» PROBLEM DESCRIPTION
The required output is the exact run of lines below that opens at the line with "green cross: (259, 97) -> (464, 243), moved" and closes at the line with "pink hexagon: (270, 718)".

» DATA FOR THIS EXERCISE
##############################
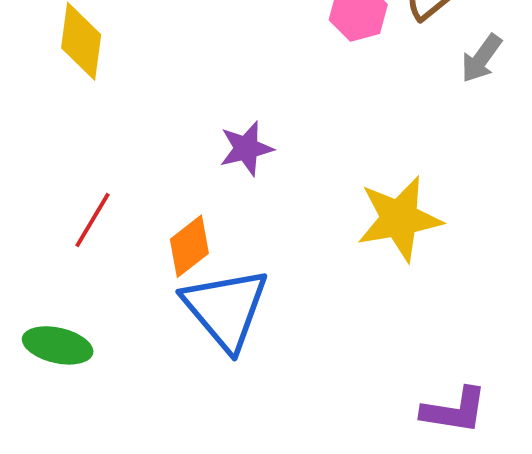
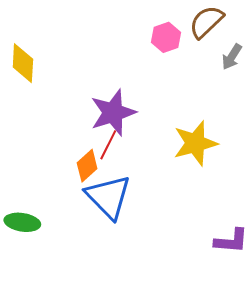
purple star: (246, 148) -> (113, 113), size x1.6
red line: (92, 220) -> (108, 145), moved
##############################
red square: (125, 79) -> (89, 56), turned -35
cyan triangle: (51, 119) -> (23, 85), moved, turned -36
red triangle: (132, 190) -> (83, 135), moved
##############################
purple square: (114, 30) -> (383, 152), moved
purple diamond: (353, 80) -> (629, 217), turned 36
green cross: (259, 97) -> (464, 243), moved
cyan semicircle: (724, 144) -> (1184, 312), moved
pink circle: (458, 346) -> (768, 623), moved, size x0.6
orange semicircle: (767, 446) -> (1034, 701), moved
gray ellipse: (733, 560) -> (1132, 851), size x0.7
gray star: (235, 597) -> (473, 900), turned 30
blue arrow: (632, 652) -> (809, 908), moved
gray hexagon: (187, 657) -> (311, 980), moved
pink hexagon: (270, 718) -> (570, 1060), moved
##############################
» RESPONSE TO THIS TASK
green cross: (259, 97) -> (464, 243), moved
cyan semicircle: (724, 144) -> (1184, 312), moved
pink circle: (458, 346) -> (768, 623), moved, size x0.6
orange semicircle: (767, 446) -> (1034, 701), moved
gray ellipse: (733, 560) -> (1132, 851), size x0.7
gray star: (235, 597) -> (473, 900), turned 30
blue arrow: (632, 652) -> (809, 908), moved
gray hexagon: (187, 657) -> (311, 980), moved
pink hexagon: (270, 718) -> (570, 1060), moved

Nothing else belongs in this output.